Input for this task START
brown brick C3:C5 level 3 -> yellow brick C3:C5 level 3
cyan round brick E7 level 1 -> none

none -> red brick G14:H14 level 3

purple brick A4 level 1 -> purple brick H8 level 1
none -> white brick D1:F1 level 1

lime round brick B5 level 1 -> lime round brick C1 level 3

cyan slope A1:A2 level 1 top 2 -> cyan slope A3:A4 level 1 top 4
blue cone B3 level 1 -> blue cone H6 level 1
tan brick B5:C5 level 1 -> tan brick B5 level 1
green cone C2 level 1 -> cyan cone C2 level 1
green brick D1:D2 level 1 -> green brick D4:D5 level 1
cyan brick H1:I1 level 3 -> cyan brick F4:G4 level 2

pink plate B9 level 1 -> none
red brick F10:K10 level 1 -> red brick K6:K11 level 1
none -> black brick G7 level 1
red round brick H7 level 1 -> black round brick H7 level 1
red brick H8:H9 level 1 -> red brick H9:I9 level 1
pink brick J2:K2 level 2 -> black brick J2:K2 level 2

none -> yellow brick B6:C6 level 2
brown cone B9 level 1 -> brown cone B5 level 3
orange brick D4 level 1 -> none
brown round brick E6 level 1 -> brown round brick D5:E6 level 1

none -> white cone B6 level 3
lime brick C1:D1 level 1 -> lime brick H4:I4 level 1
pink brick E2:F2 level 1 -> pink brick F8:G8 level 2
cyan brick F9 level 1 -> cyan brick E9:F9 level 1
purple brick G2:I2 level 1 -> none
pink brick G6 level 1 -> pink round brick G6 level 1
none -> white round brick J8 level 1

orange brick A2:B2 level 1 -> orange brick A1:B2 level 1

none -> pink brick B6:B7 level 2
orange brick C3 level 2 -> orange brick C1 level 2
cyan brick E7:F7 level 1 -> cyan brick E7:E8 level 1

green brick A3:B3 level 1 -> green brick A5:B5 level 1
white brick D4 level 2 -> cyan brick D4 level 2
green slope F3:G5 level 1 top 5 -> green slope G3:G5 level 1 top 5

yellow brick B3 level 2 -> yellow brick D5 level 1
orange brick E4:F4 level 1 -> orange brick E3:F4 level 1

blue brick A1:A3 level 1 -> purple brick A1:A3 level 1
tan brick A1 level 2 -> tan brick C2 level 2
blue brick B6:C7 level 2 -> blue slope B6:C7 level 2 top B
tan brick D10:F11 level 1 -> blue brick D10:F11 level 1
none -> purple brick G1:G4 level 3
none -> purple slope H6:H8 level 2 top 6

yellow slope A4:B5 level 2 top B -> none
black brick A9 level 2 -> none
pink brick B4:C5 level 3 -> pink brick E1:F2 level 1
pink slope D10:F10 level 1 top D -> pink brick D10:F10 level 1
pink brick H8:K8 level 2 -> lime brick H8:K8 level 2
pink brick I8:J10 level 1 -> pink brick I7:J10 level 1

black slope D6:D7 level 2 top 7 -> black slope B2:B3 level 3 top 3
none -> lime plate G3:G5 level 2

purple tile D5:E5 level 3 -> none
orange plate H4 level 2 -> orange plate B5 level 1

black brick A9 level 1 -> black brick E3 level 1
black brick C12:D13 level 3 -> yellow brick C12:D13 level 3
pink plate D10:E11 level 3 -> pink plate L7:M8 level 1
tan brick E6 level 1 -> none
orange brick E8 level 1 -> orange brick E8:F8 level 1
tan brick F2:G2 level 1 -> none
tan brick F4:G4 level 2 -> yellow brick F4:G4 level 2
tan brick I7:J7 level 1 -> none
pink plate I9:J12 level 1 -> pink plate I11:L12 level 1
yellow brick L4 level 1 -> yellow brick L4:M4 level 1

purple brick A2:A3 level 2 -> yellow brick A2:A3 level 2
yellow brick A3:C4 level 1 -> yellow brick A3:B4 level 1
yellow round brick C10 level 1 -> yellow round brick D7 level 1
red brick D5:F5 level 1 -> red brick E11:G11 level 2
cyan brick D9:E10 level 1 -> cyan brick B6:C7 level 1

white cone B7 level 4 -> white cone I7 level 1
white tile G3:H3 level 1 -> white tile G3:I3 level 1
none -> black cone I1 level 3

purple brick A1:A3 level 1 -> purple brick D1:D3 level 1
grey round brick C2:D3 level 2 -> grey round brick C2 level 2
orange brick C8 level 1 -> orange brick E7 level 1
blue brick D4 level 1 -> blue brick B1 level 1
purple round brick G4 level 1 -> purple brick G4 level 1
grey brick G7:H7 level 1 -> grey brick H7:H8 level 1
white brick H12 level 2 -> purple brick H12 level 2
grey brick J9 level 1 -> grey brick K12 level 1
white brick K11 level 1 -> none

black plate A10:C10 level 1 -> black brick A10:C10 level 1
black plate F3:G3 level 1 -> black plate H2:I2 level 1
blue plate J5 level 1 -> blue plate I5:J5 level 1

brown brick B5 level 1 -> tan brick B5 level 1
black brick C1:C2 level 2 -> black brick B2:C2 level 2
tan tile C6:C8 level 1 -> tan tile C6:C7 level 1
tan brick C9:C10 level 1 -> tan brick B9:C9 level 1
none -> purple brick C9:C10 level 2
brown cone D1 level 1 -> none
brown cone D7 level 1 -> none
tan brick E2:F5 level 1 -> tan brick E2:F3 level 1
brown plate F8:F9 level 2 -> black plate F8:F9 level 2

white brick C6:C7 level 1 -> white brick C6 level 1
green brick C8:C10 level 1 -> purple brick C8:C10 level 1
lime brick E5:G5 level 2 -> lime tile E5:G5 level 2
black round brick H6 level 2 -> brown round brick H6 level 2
Input for this task END
▸ Your goal:
The answer should consist of all lines from the records above that hold the word "purple".

▸ Answer:
purple brick A4 level 1 -> purple brick H8 level 1
purple brick G2:I2 level 1 -> none
blue brick A1:A3 level 1 -> purple brick A1:A3 level 1
none -> purple brick G1:G4 level 3
none -> purple slope H6:H8 level 2 top 6
purple tile D5:E5 level 3 -> none
purple brick A2:A3 level 2 -> yellow brick A2:A3 level 2
purple brick A1:A3 level 1 -> purple brick D1:D3 level 1
purple round brick G4 level 1 -> purple brick G4 level 1
white brick H12 level 2 -> purple brick H12 level 2
none -> purple brick C9:C10 level 2
green brick C8:C10 level 1 -> purple brick C8:C10 level 1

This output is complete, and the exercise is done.